Reproduce the records below in full and word for word, excluding pictures.

**Image sets with object changes**
----------------------------------------
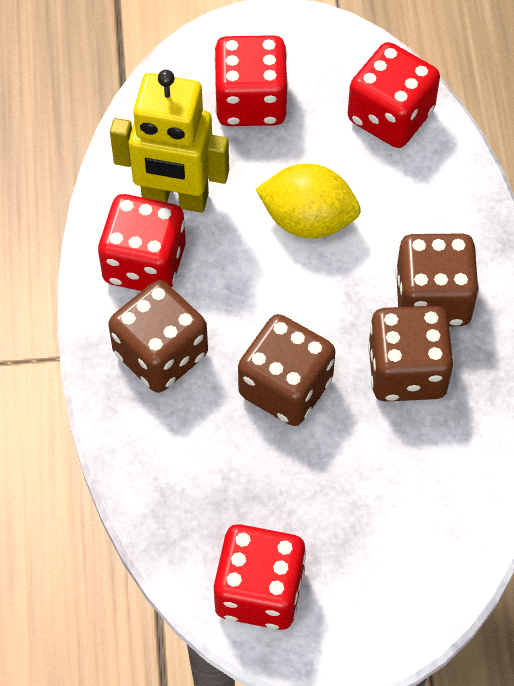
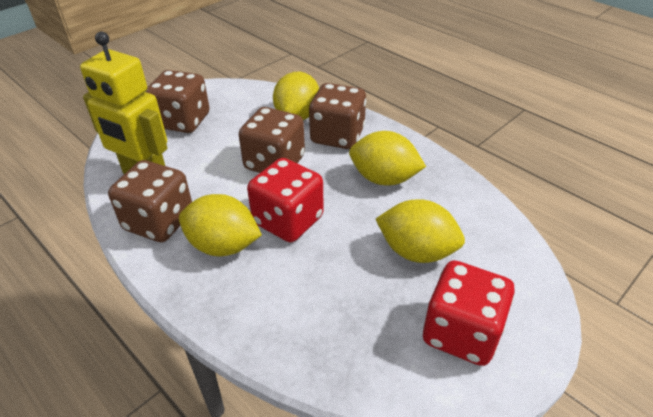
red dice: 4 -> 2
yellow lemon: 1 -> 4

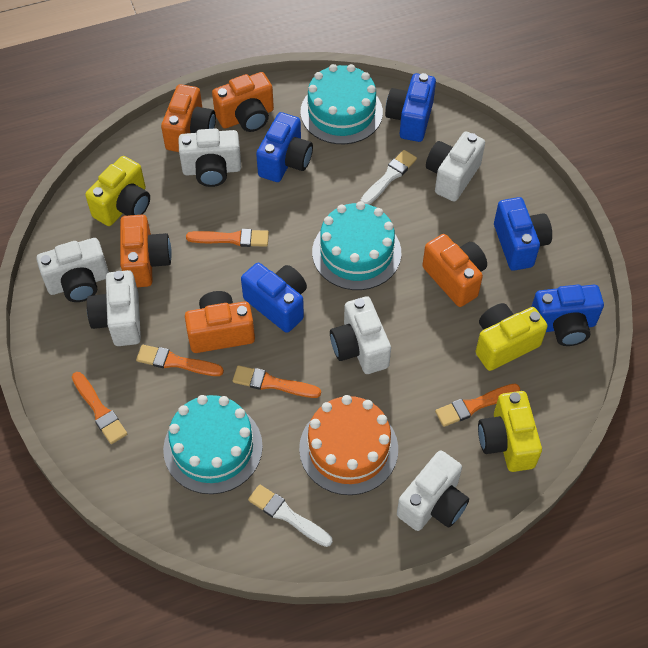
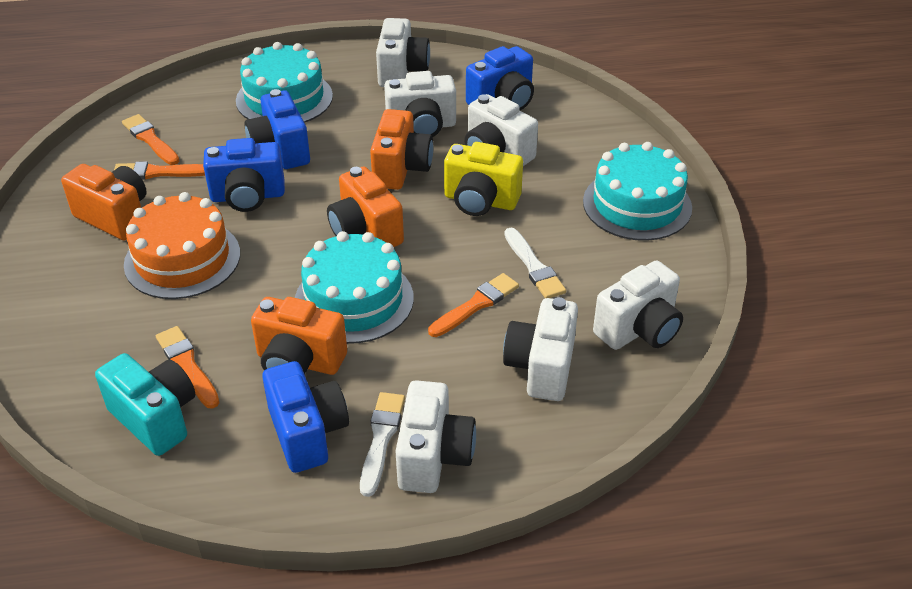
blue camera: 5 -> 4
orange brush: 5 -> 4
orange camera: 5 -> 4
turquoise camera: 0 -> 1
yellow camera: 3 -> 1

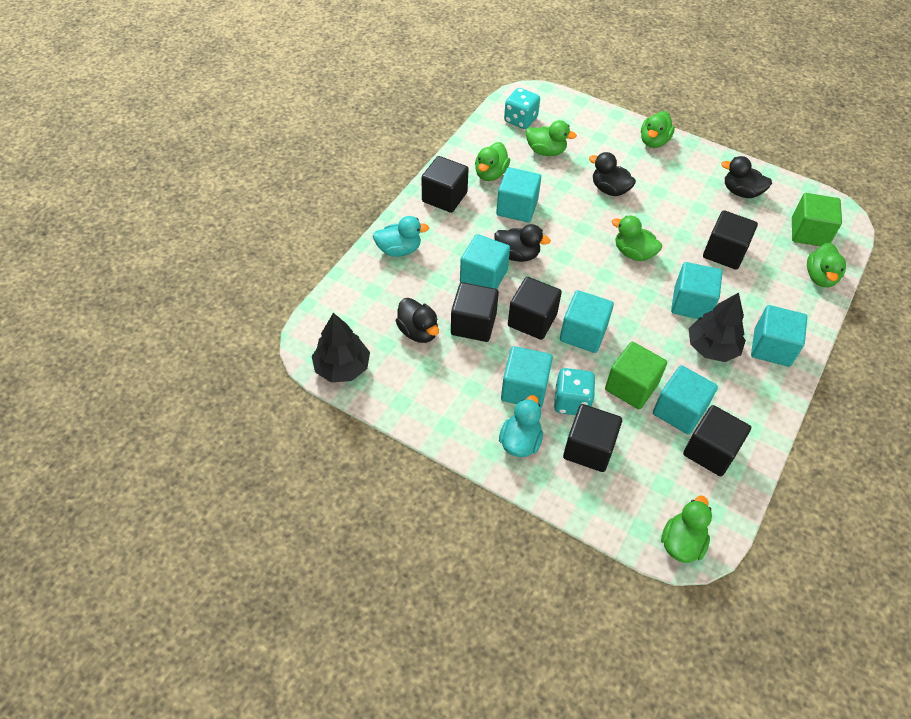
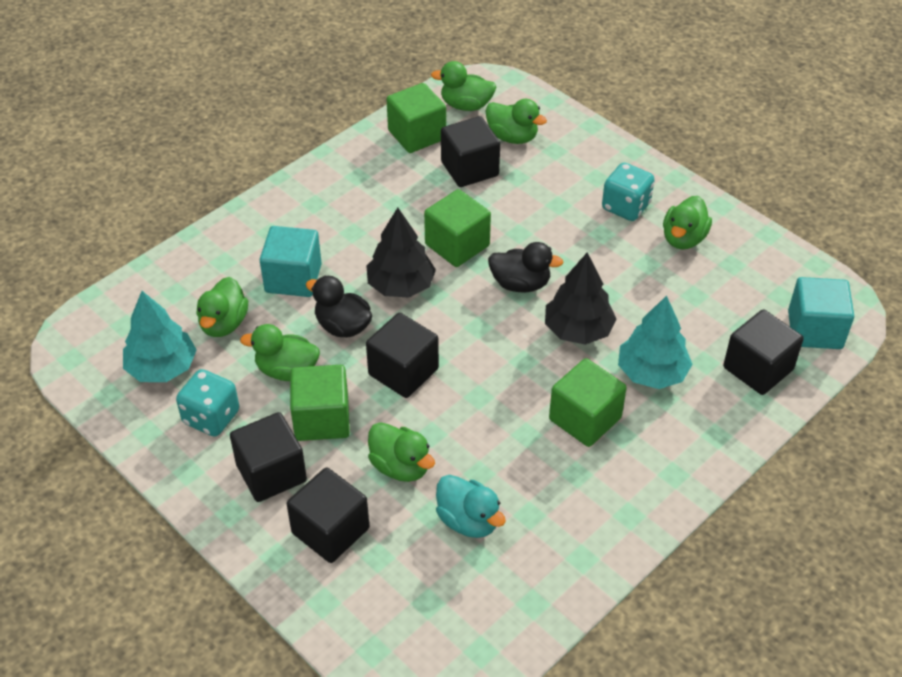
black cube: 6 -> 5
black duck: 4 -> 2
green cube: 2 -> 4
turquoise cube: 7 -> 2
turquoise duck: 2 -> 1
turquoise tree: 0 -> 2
----------------------------------------
**Result for this task**
red dice: 4 -> 2
yellow lemon: 1 -> 4

blue camera: 5 -> 4
orange brush: 5 -> 4
orange camera: 5 -> 4
turquoise camera: 0 -> 1
yellow camera: 3 -> 1

black cube: 6 -> 5
black duck: 4 -> 2
green cube: 2 -> 4
turquoise cube: 7 -> 2
turquoise duck: 2 -> 1
turquoise tree: 0 -> 2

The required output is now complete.